* Exercise directions *
Your copy should match the listing below exactly, except that it holds no images.

* Available data *
::::::::
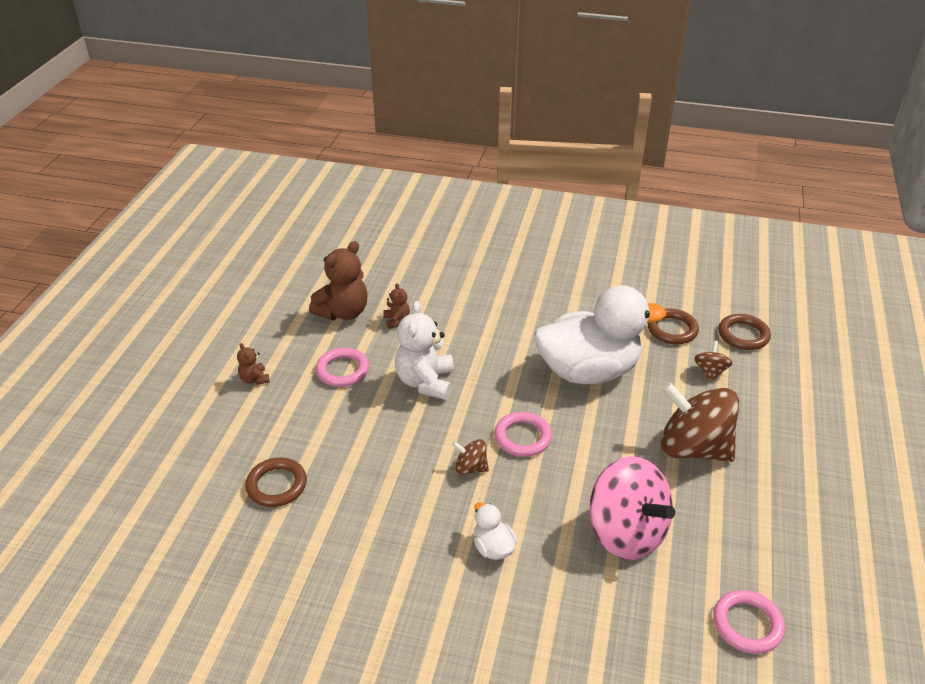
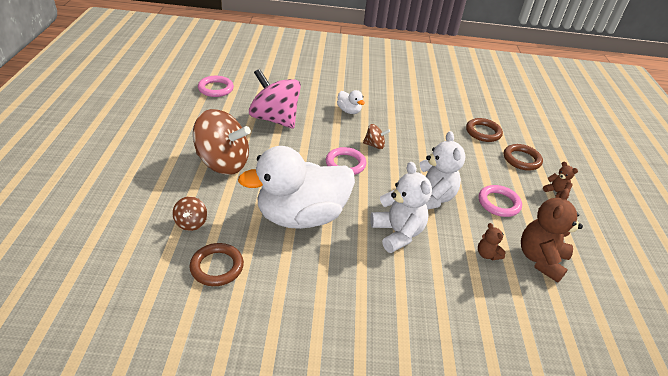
camera: 165 degrees right, 0 degrees up
brown ring [718,314,771,350] -> brown ring moved to [504,144,543,171]
none -> white teddy bear [370,162,432,253]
::::::::
* Written solution *
camera: 165 degrees right, 0 degrees up
brown ring [718,314,771,350] -> brown ring moved to [504,144,543,171]
none -> white teddy bear [370,162,432,253]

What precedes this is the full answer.